Object state comparisons:

^^^^^^^^^^^^^^^^

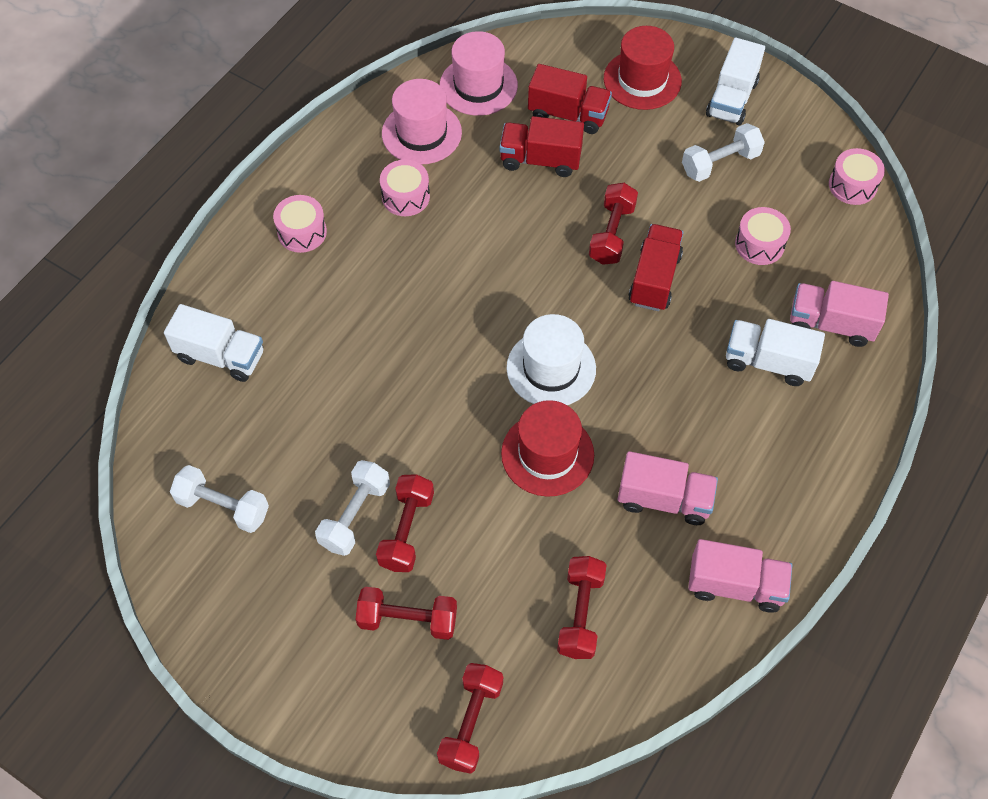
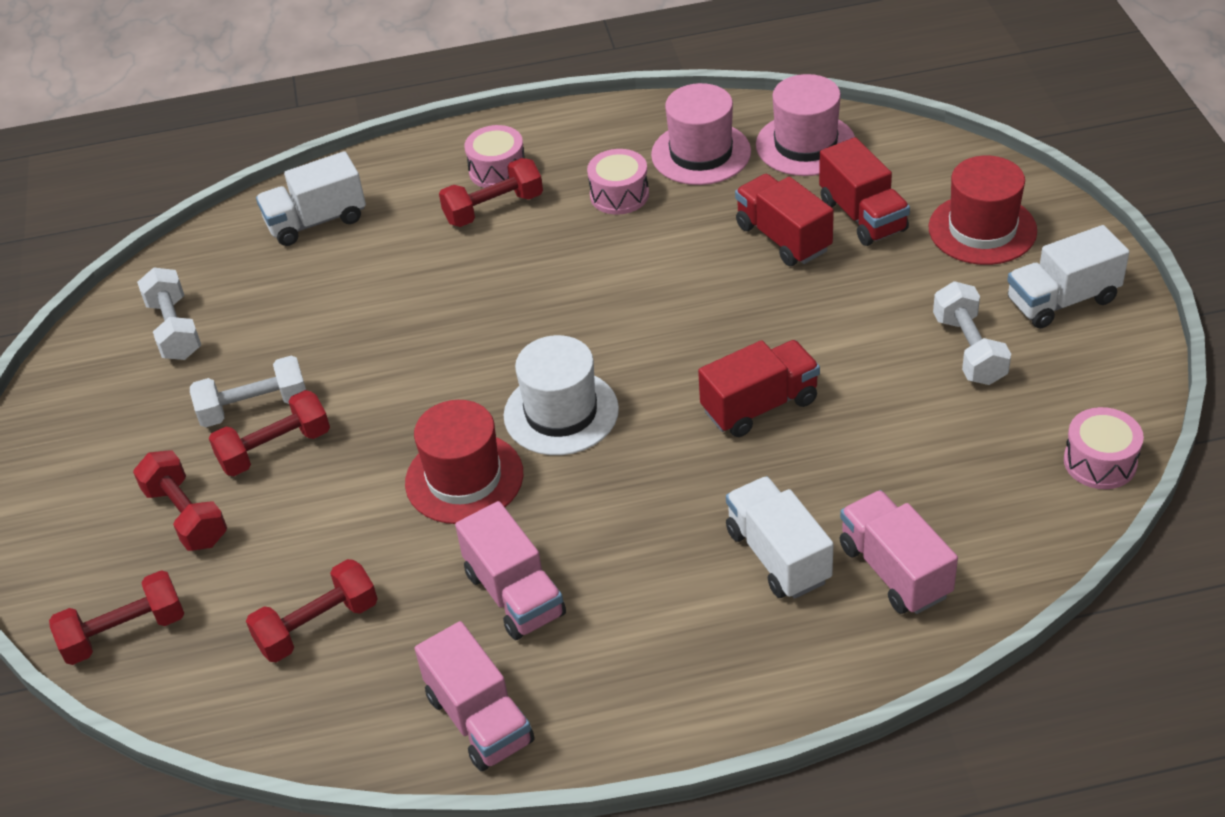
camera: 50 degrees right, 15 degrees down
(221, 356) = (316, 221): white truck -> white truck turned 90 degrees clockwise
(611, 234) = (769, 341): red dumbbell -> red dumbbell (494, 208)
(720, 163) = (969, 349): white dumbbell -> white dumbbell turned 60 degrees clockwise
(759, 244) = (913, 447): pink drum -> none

^^^^^^^^^^^^^^^^

Your task →
Only the text of the records is to be reproduced exactly; skip the pictures.

Reply →
camera: 50 degrees right, 15 degrees down
(221, 356) = (316, 221): white truck -> white truck turned 90 degrees clockwise
(611, 234) = (769, 341): red dumbbell -> red dumbbell (494, 208)
(720, 163) = (969, 349): white dumbbell -> white dumbbell turned 60 degrees clockwise
(759, 244) = (913, 447): pink drum -> none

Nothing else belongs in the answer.